▶ [Exercise description] Filter these entries so that only lines with the word "none" remain.

+ + + +

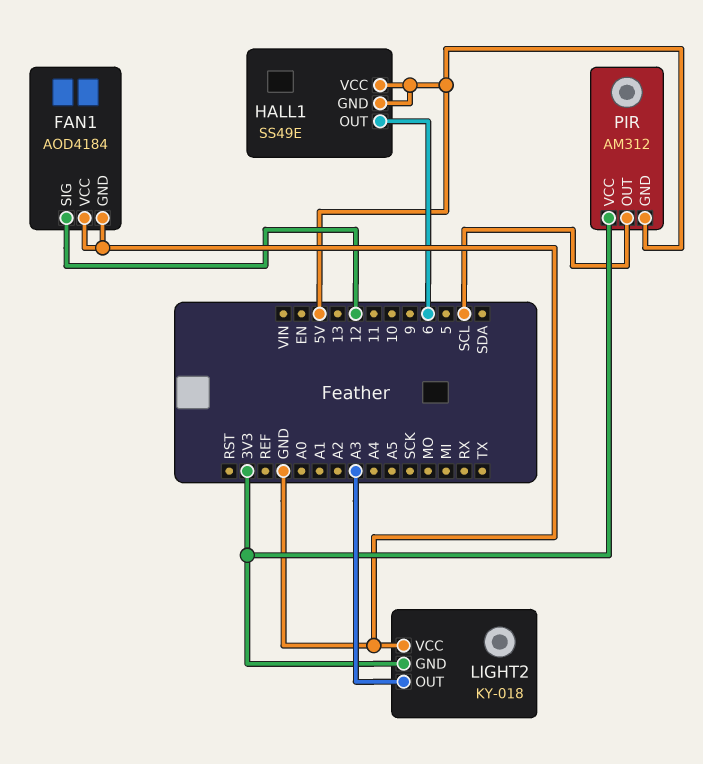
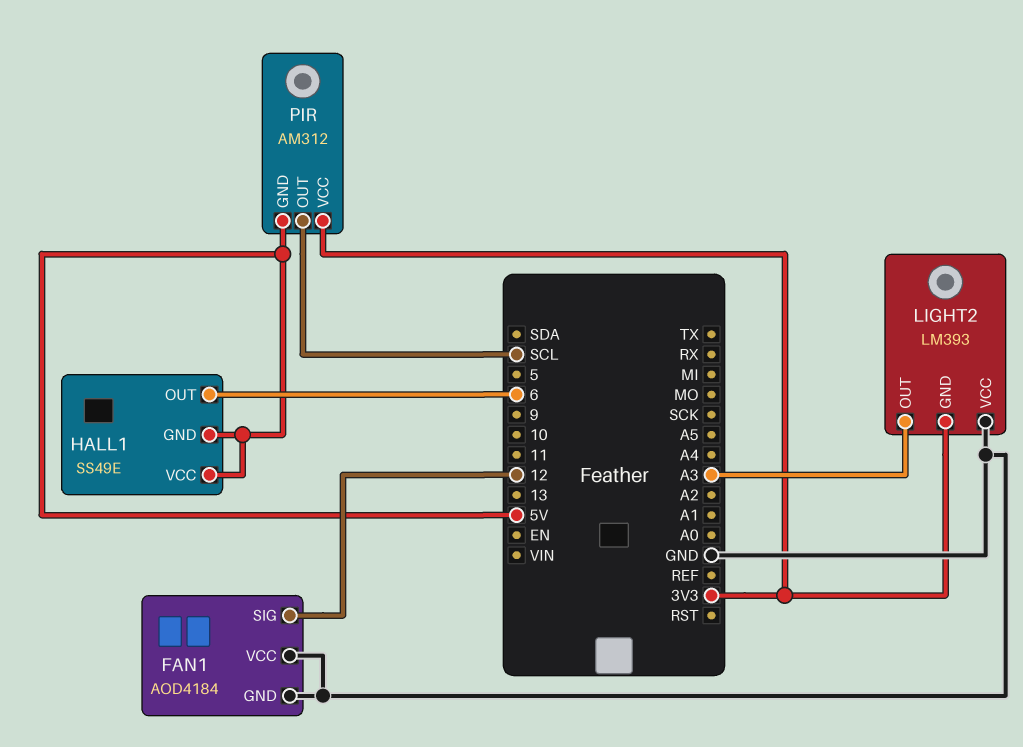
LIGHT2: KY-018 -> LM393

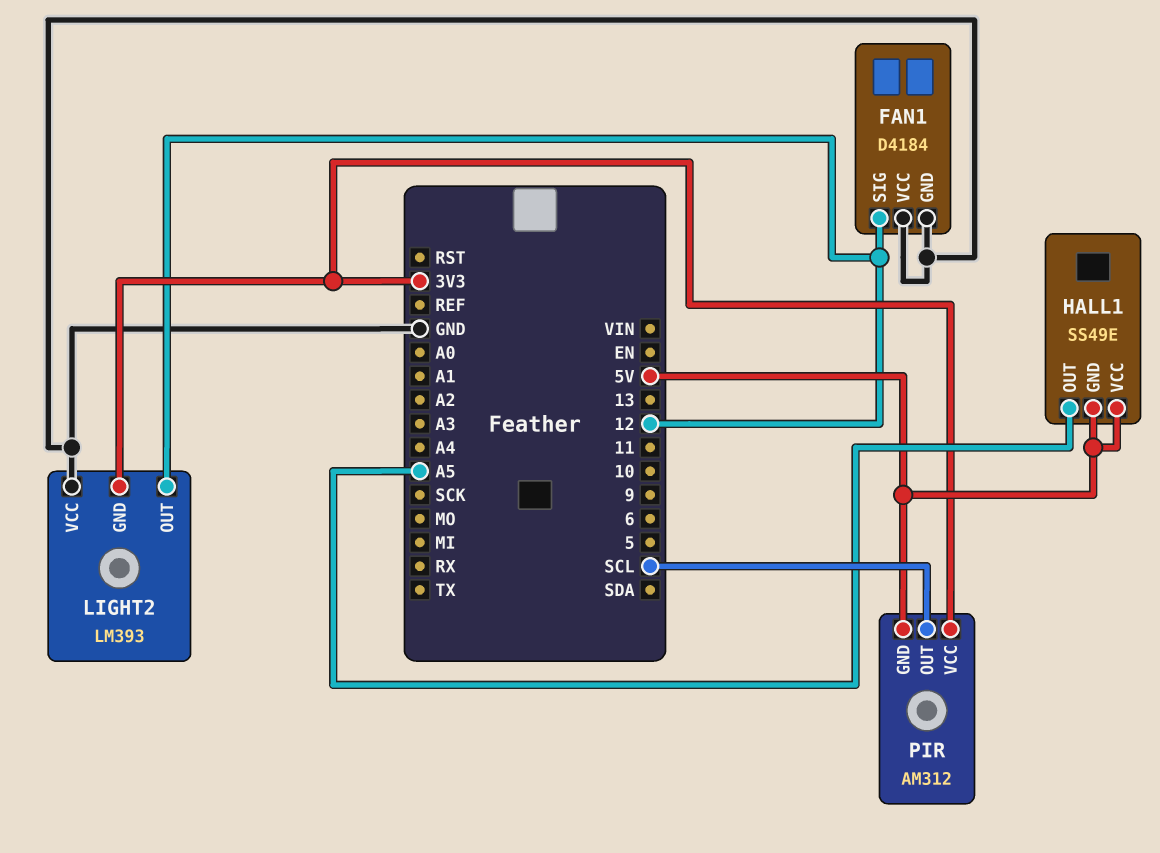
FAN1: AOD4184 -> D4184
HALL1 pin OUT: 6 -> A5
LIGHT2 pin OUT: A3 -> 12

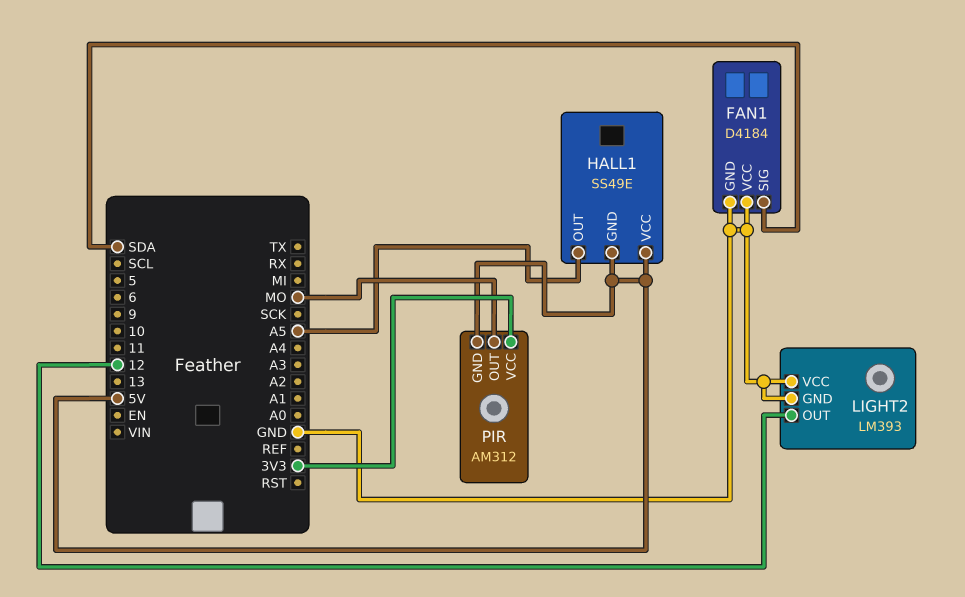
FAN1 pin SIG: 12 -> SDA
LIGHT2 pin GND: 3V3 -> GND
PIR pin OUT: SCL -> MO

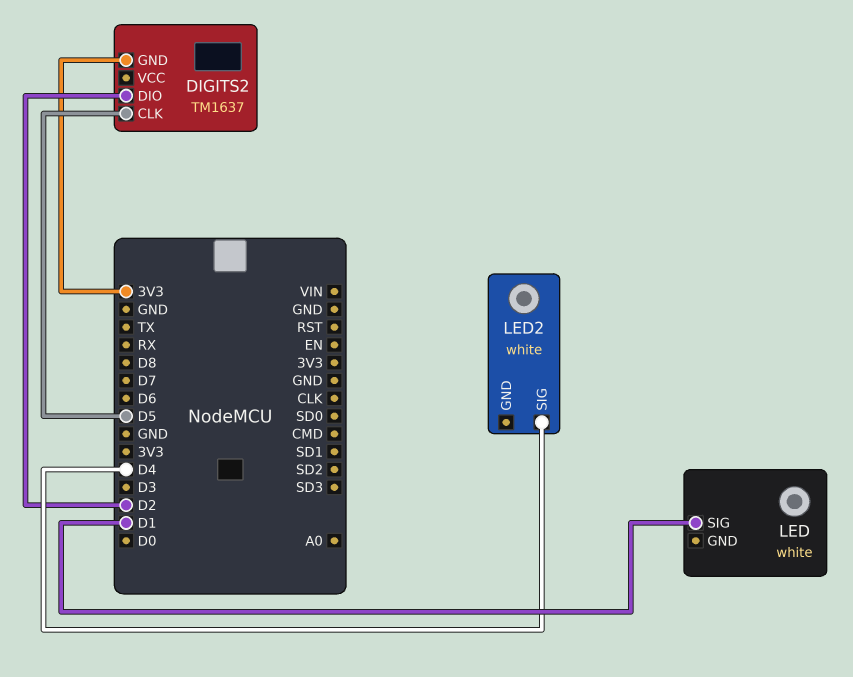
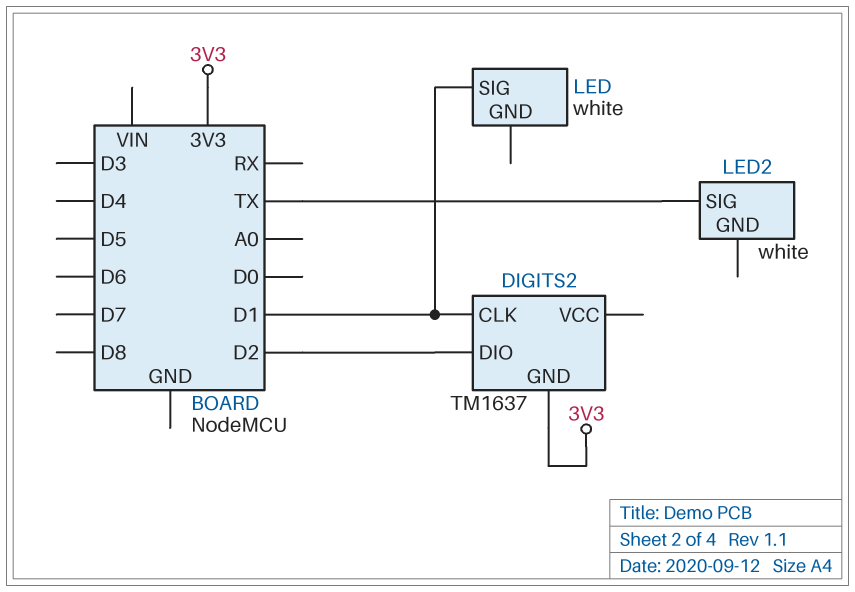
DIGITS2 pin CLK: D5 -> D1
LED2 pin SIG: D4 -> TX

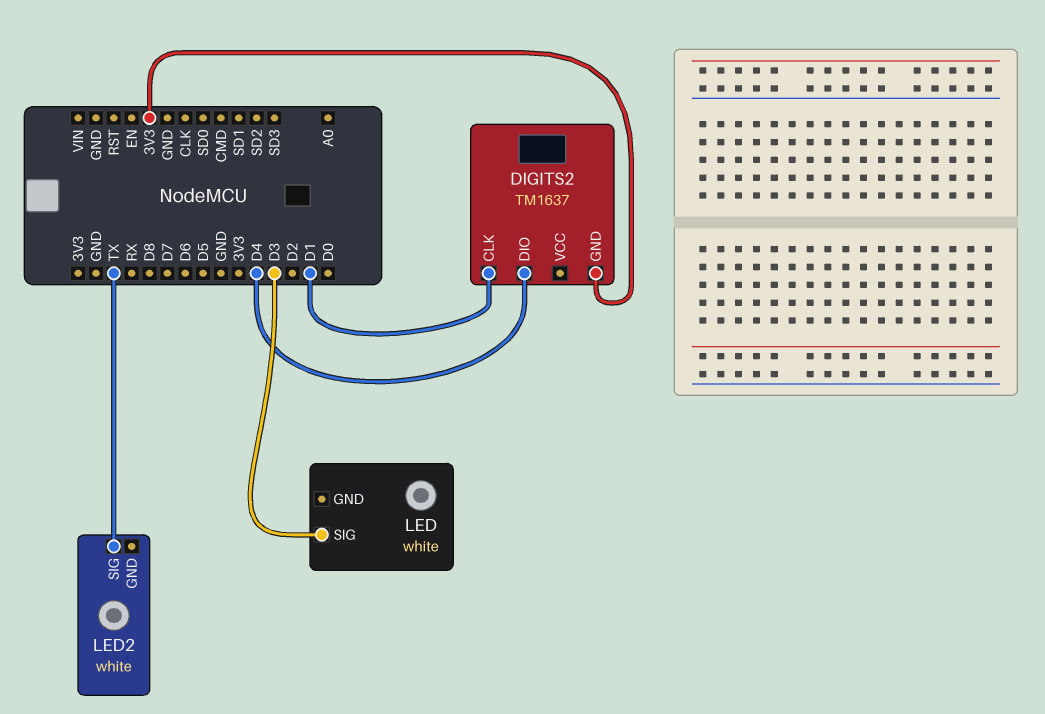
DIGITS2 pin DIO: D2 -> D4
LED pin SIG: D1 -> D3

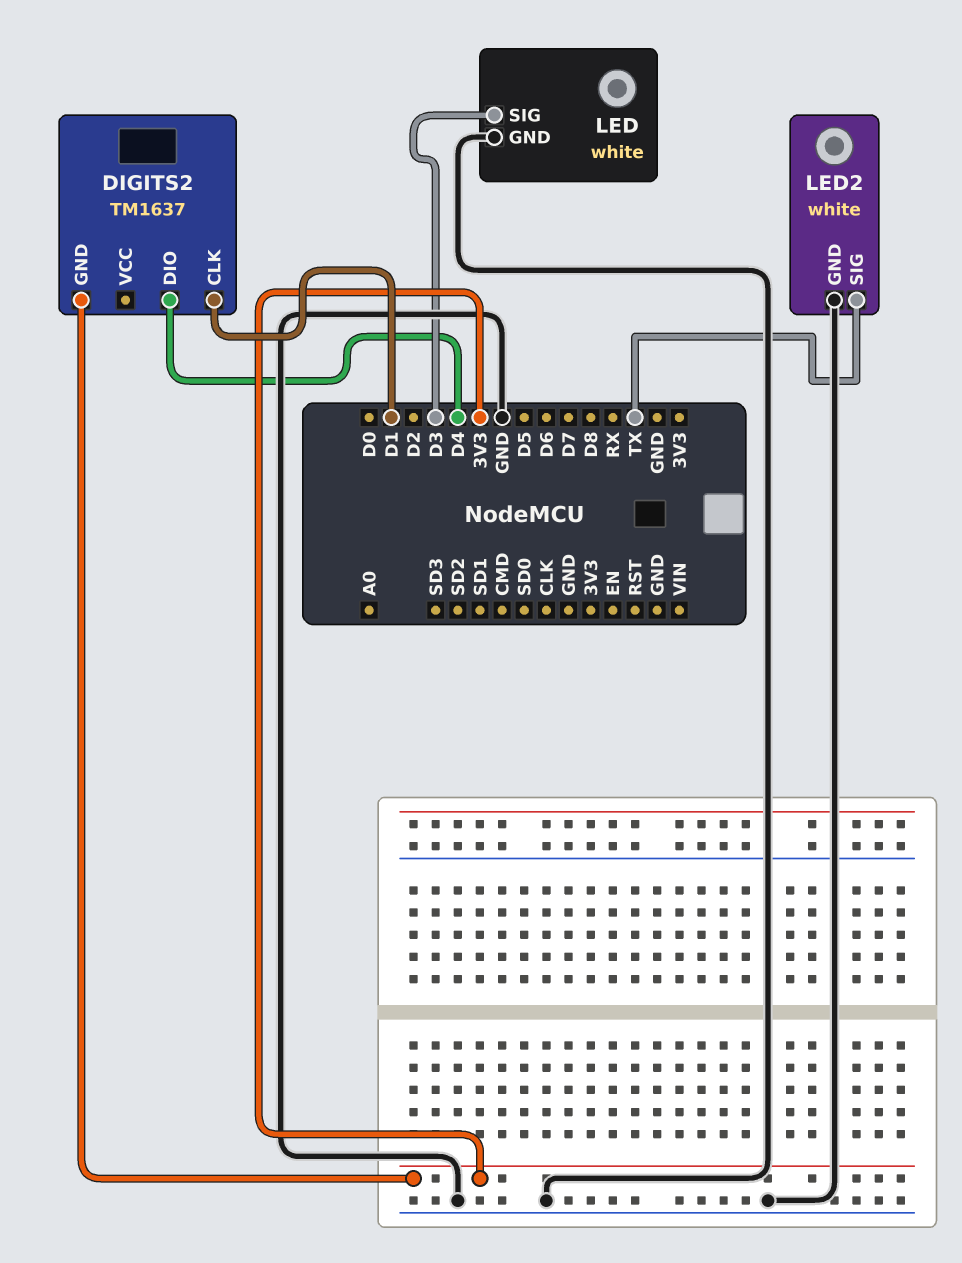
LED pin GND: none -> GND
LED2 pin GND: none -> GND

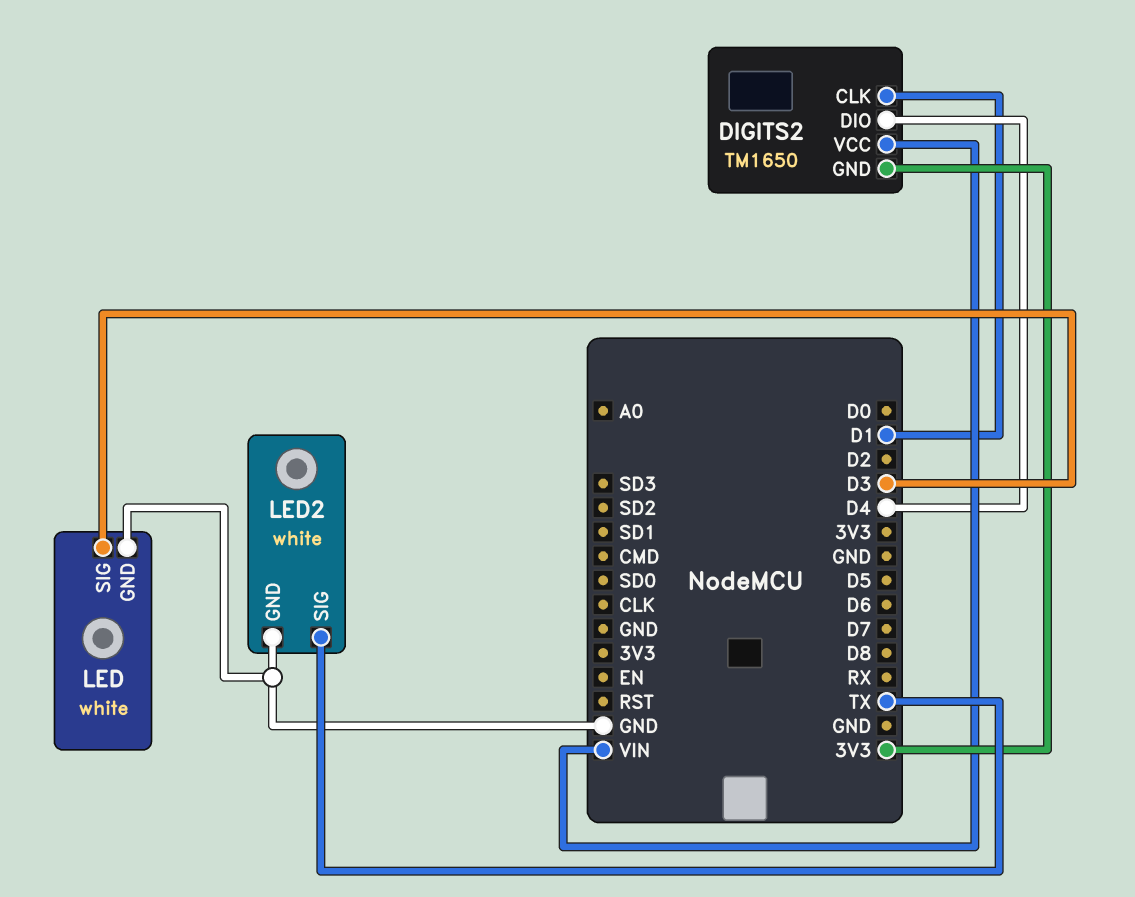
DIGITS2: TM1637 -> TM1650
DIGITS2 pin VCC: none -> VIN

+ + + +

▶ [Exercise output]
LED pin GND: none -> GND
LED2 pin GND: none -> GND
DIGITS2 pin VCC: none -> VIN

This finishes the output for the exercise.